Records from a data source:
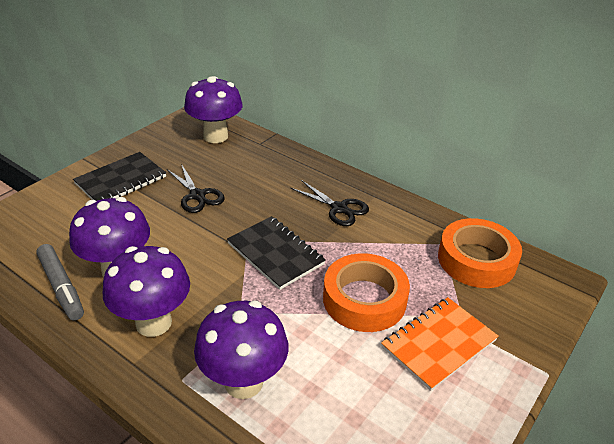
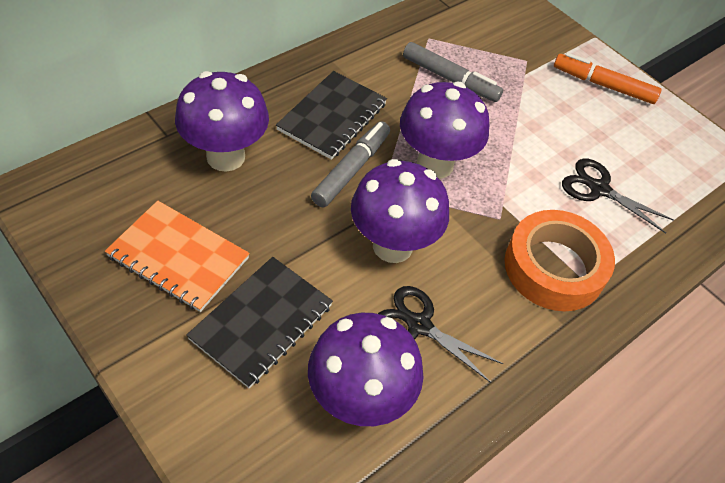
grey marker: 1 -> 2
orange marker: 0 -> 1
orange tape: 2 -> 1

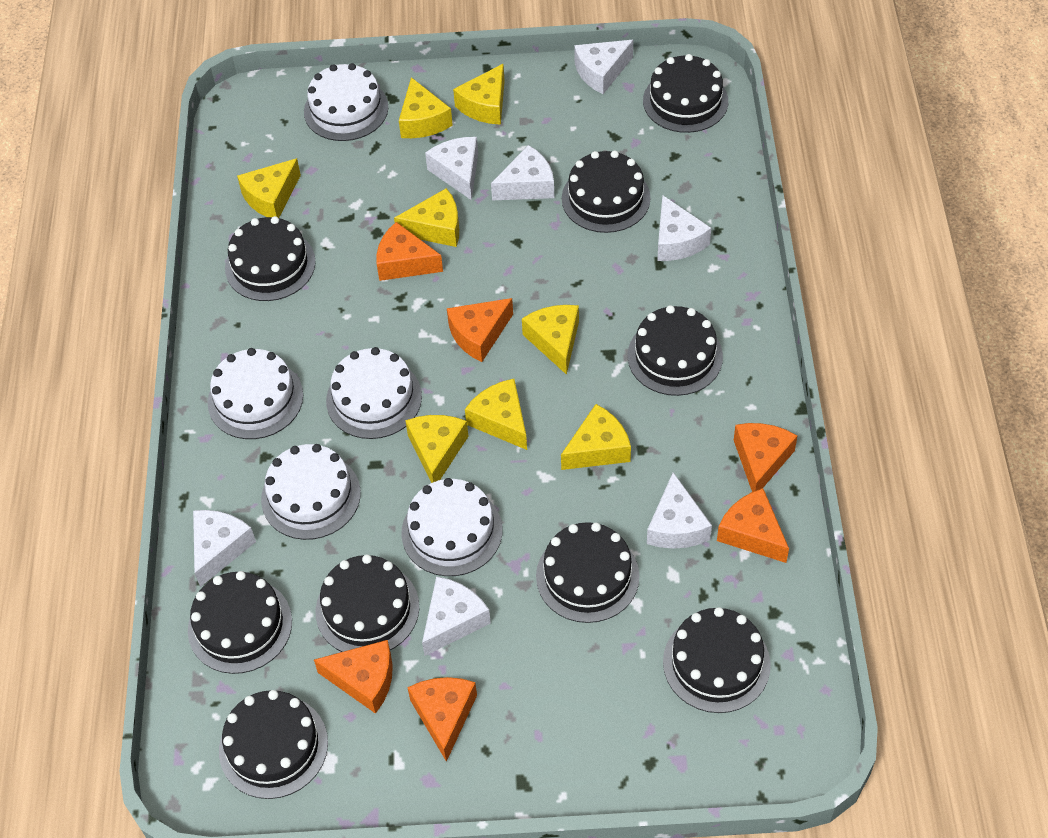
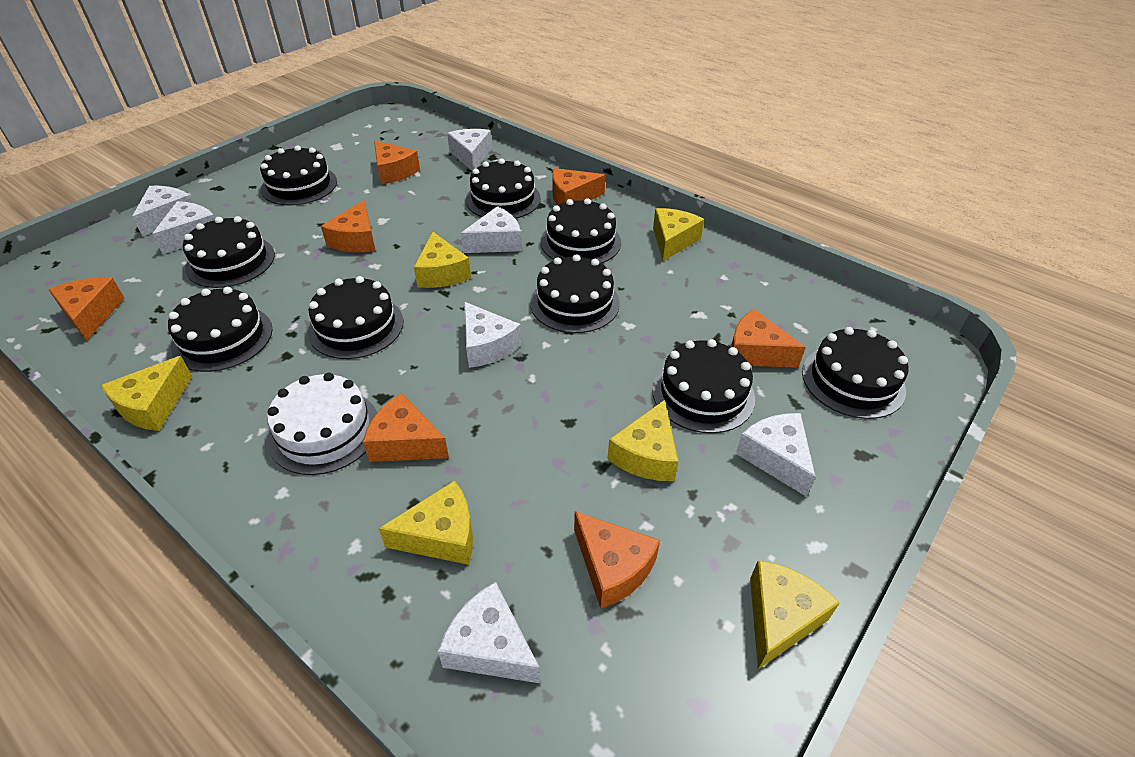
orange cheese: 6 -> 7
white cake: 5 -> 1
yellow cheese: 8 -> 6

Task objective: Using the records above, report each line that contains the word "orange" by copying it.

Result:
orange marker: 0 -> 1
orange tape: 2 -> 1
orange cheese: 6 -> 7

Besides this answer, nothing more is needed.